Your instructions: For the word "left", count the lines below that contain it. Give the number alone.

Excerpted data:
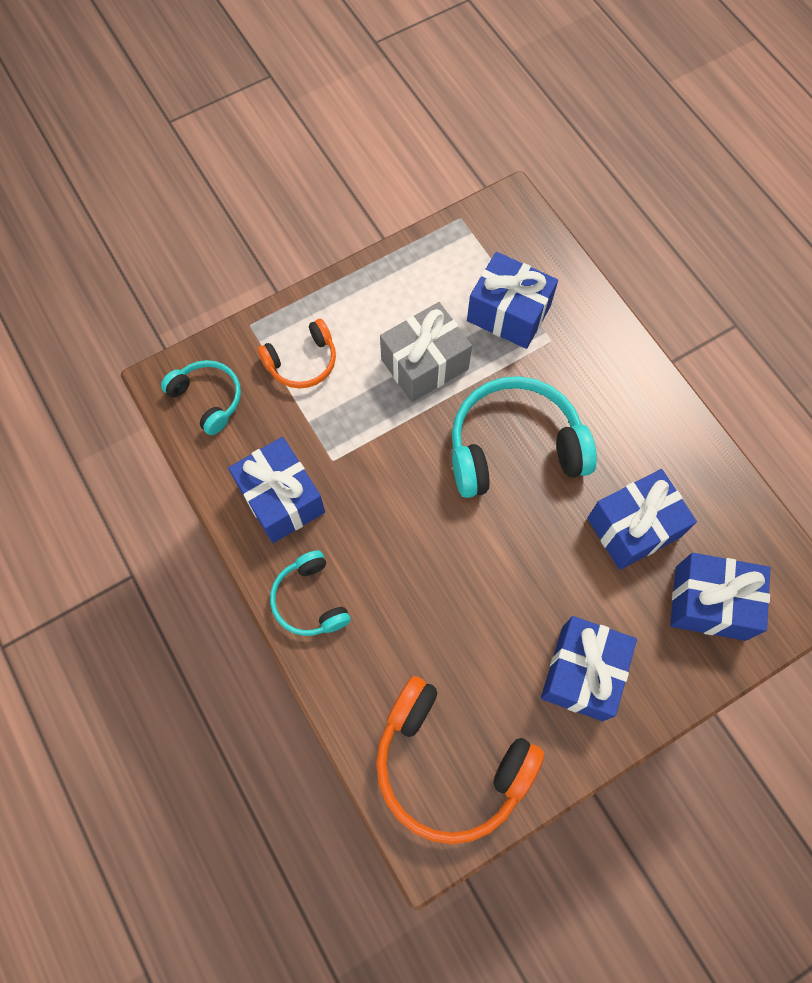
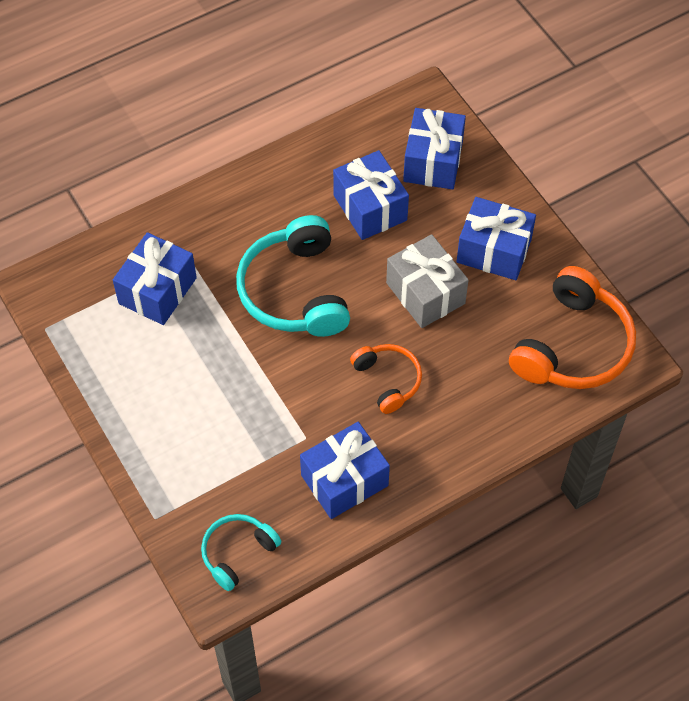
camera: 90 degrees left, 10 degrees down
(302, 362) = (200, 467): orange headphones -> orange headphones (388, 380)
(310, 600) = (441, 453): turquoise headphones -> none
(424, 364) = (208, 361): grey gift -> grey gift (425, 293)

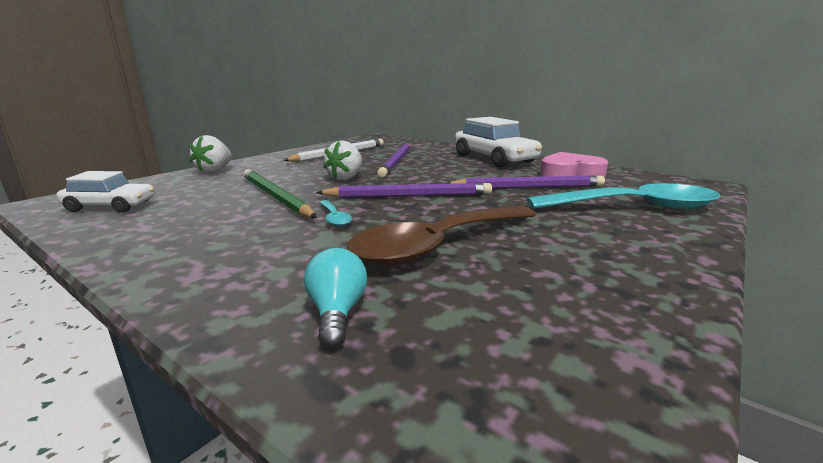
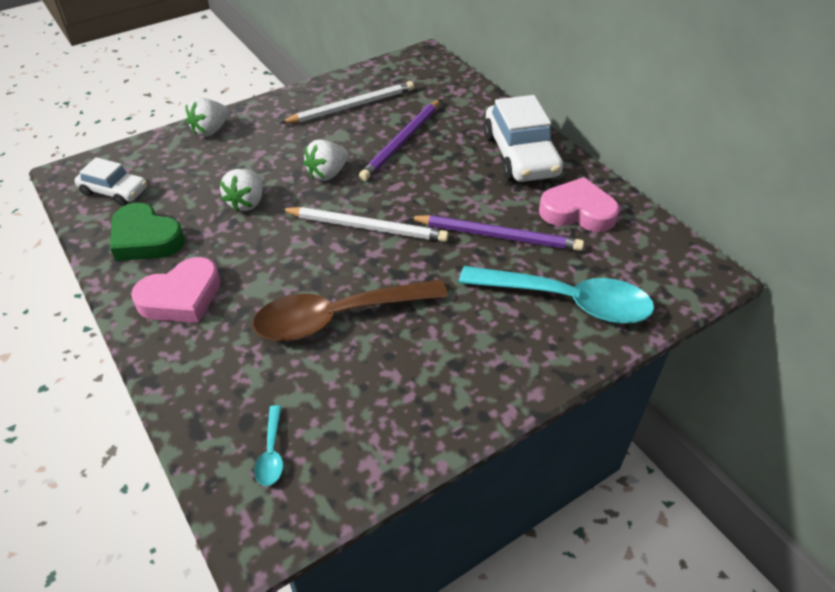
camera: 20 degrees right, 25 degrees up
(161, 228) = (146, 239): none -> green heart
(227, 259) = (181, 297): none -> pink heart
(275, 197) = (247, 203): green pencil -> white strawberry
(334, 218) = (280, 255): turquoise spoon -> turquoise spoon (271, 453)
(337, 313) = (227, 375): turquoise light bulb -> none
(409, 195) = (366, 227): purple pencil -> white pencil

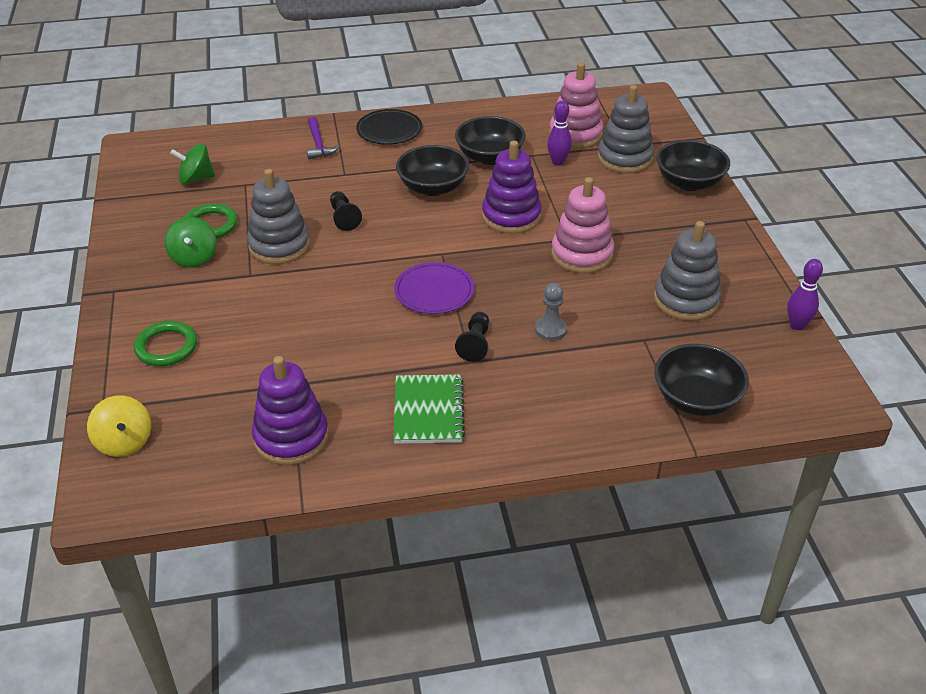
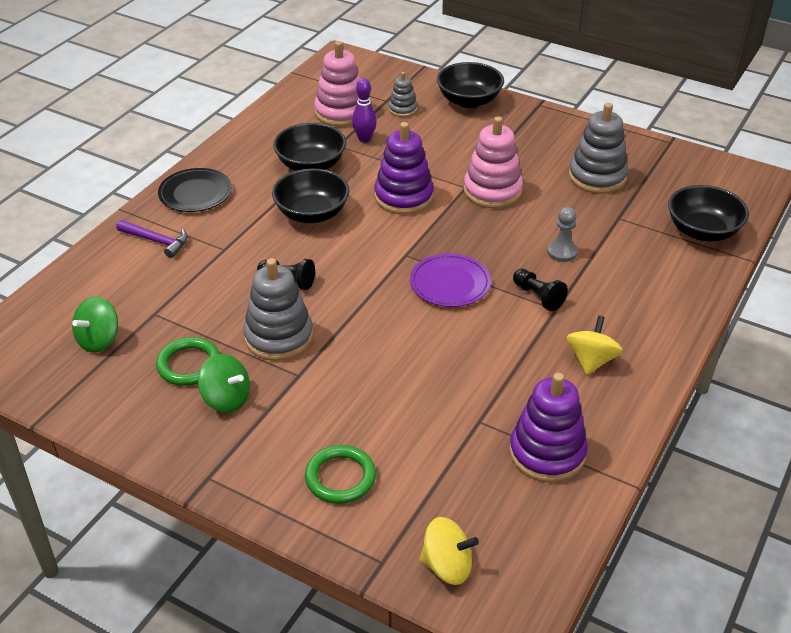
camera: 50 degrees left, 0 degrees up
(428, 411) = (591, 360): green notebook -> yellow spinning top
(624, 158) = (402, 109): grey stacking toy -> grey stacking toy, size x0.54
(797, 325) = (672, 150): purple bowling pin -> none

The completed task: 2